### What is expected
Verbatim reproduction of the entries is required; images must be omitted.

--- Extracted information Enclosed Below ---

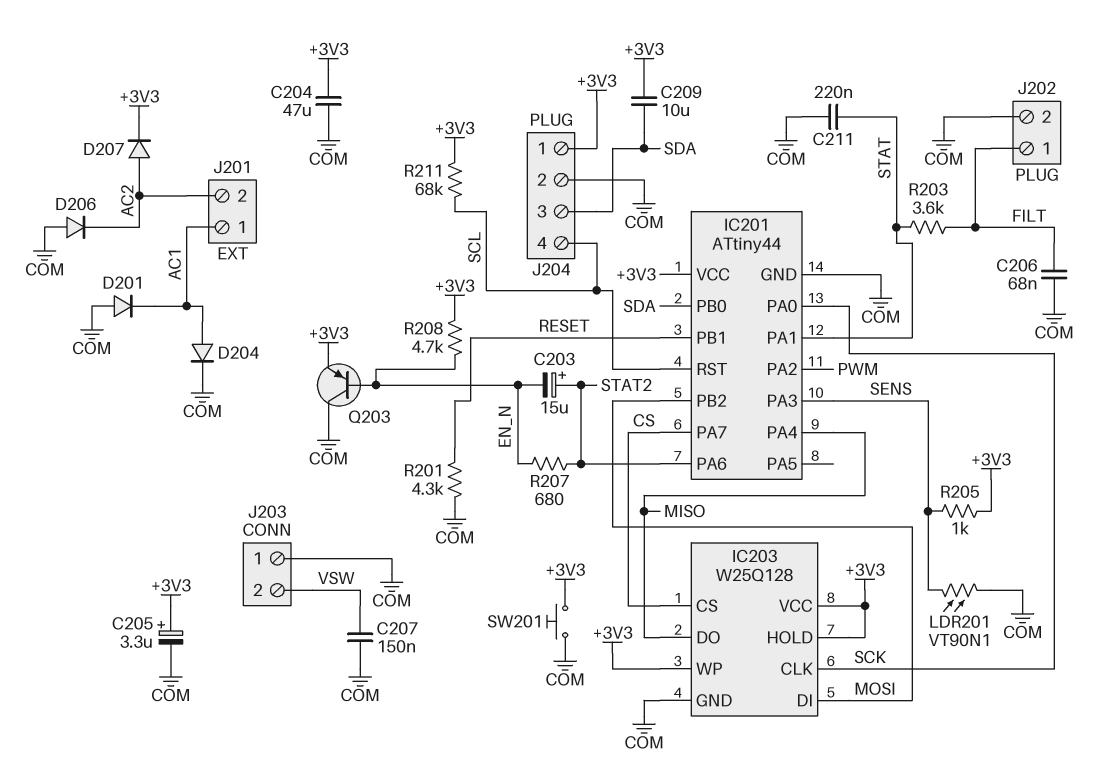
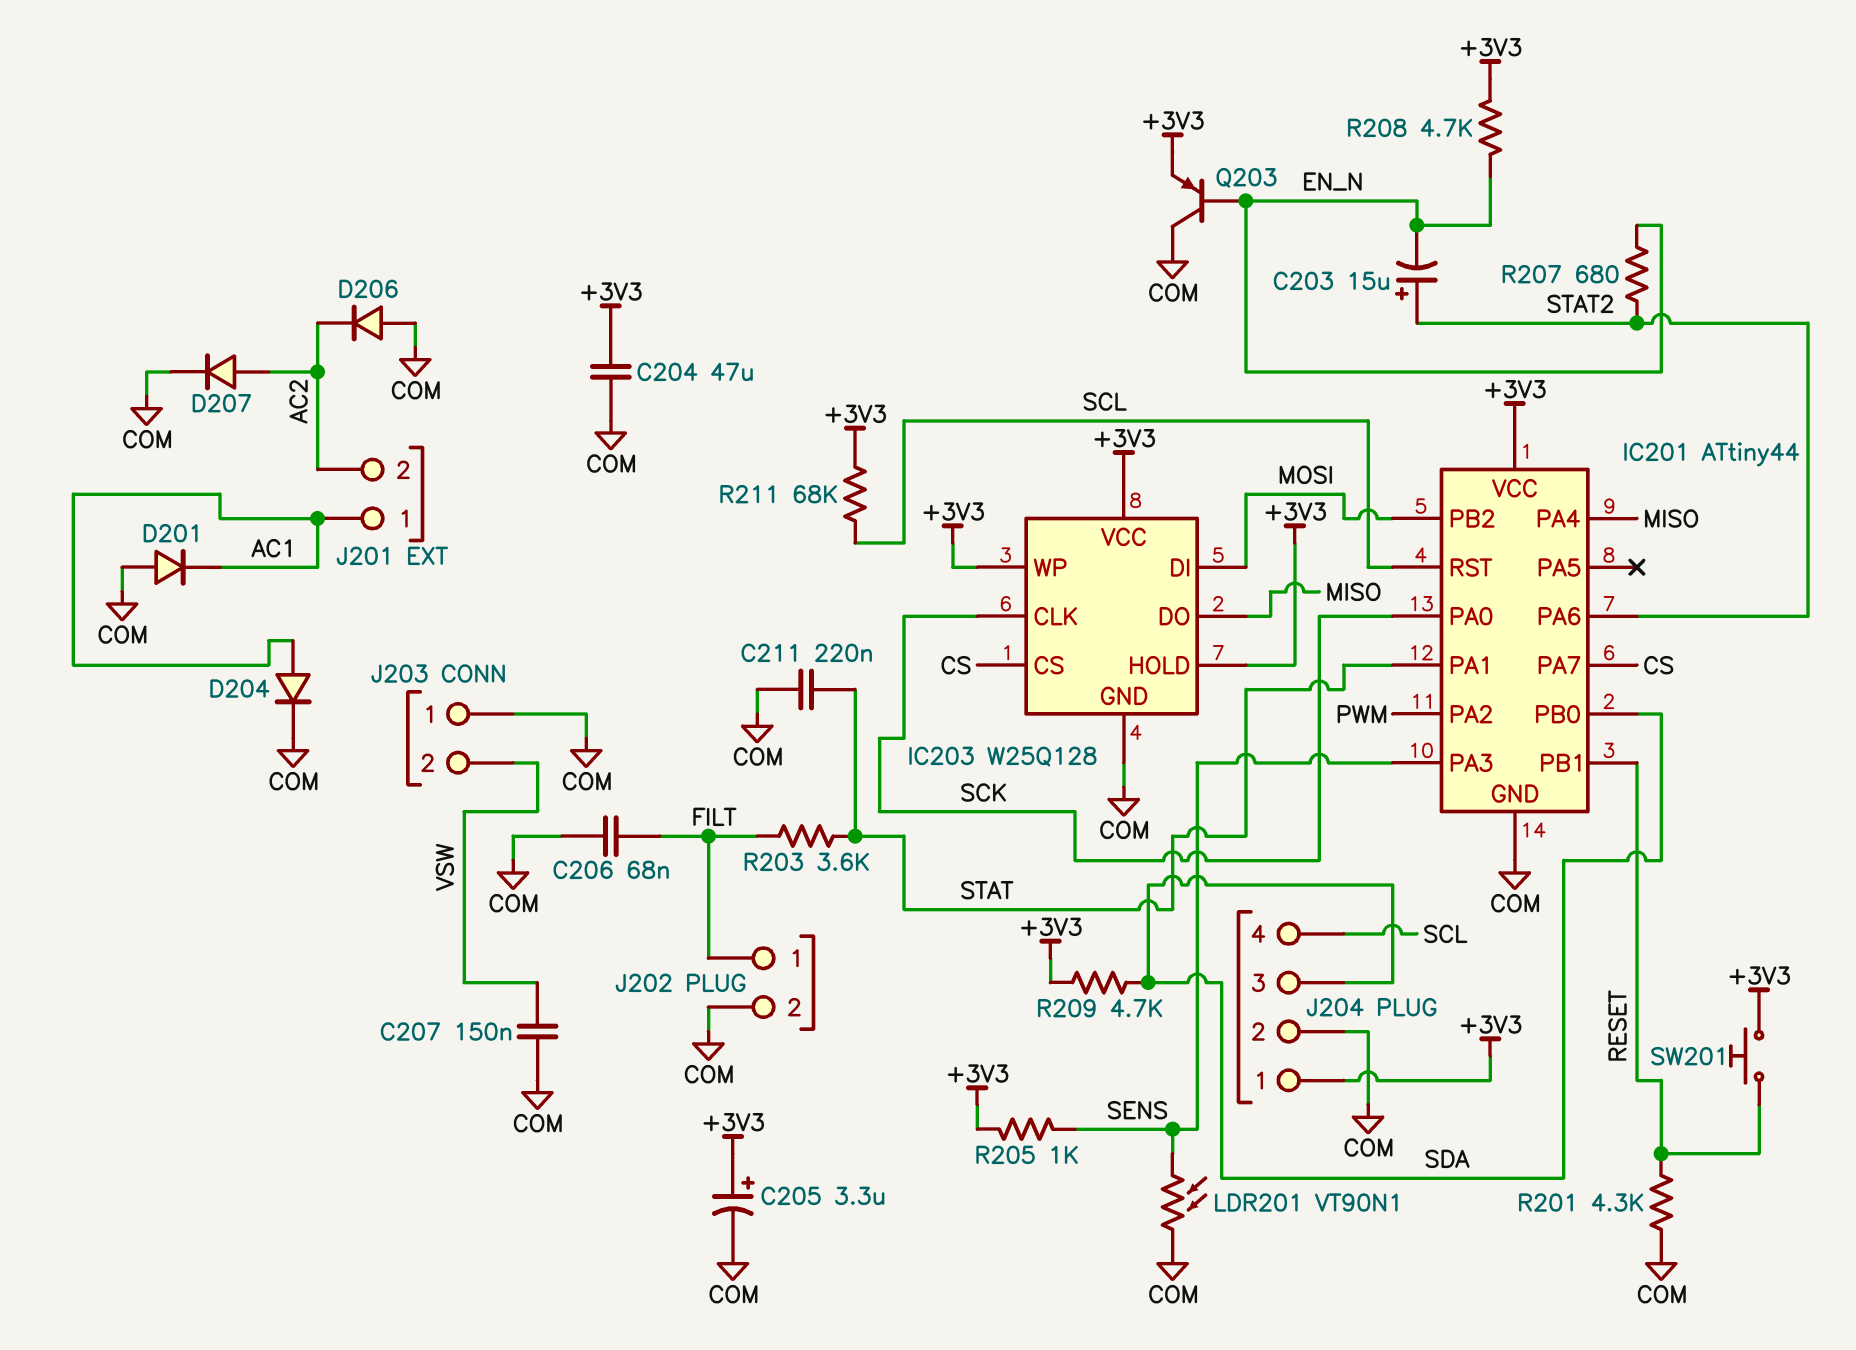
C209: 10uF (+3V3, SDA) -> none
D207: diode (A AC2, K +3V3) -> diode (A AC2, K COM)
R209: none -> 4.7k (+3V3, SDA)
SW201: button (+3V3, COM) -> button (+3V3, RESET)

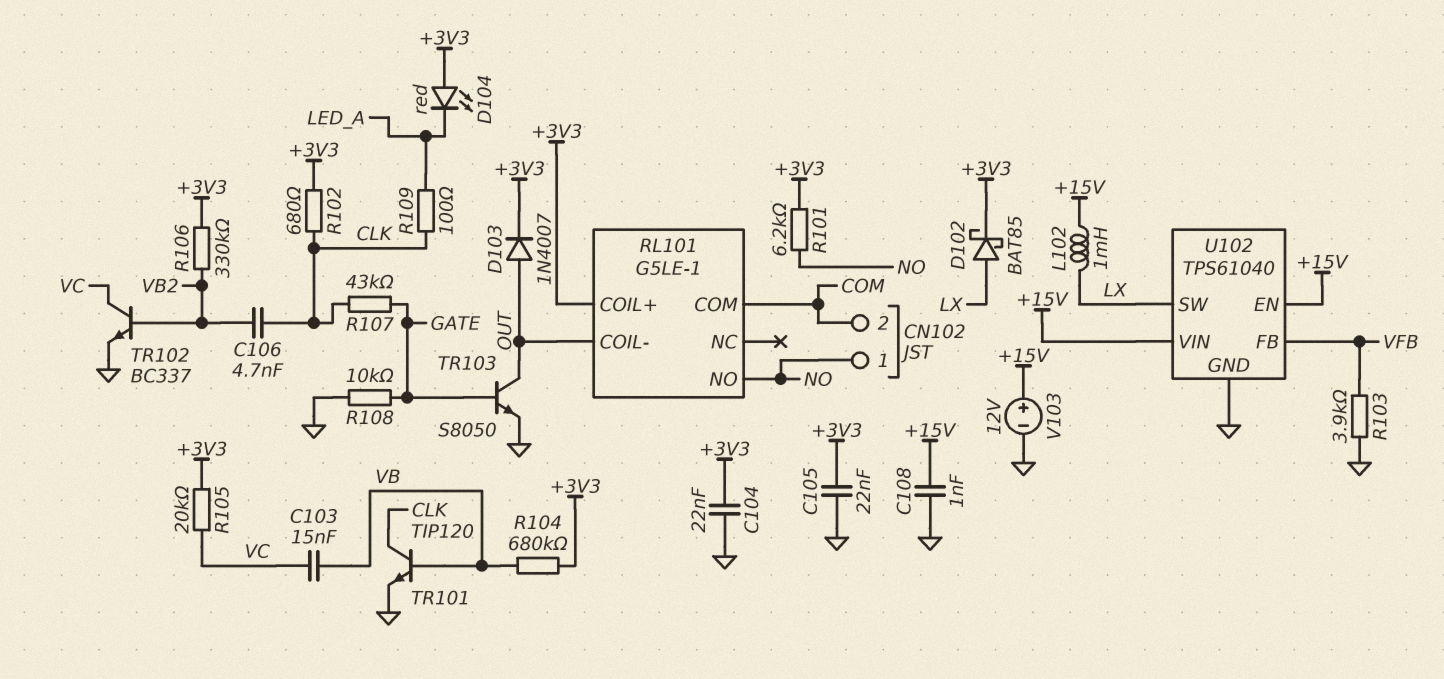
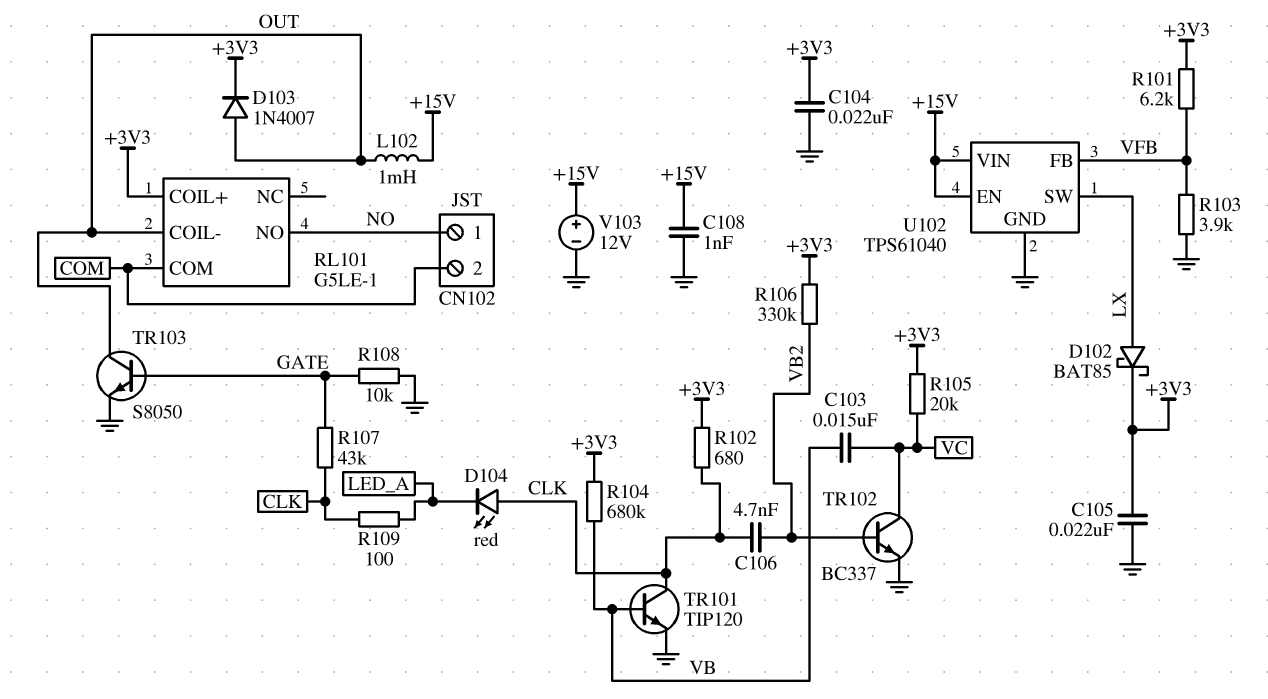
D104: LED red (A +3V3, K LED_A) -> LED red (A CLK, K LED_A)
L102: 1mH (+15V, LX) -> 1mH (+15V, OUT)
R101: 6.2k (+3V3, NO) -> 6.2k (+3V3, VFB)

--- End of Enclosed Extracted information ---

### Answer section
C209: 10uF (+3V3, SDA) -> none
D207: diode (A AC2, K +3V3) -> diode (A AC2, K COM)
R209: none -> 4.7k (+3V3, SDA)
SW201: button (+3V3, COM) -> button (+3V3, RESET)

D104: LED red (A +3V3, K LED_A) -> LED red (A CLK, K LED_A)
L102: 1mH (+15V, LX) -> 1mH (+15V, OUT)
R101: 6.2k (+3V3, NO) -> 6.2k (+3V3, VFB)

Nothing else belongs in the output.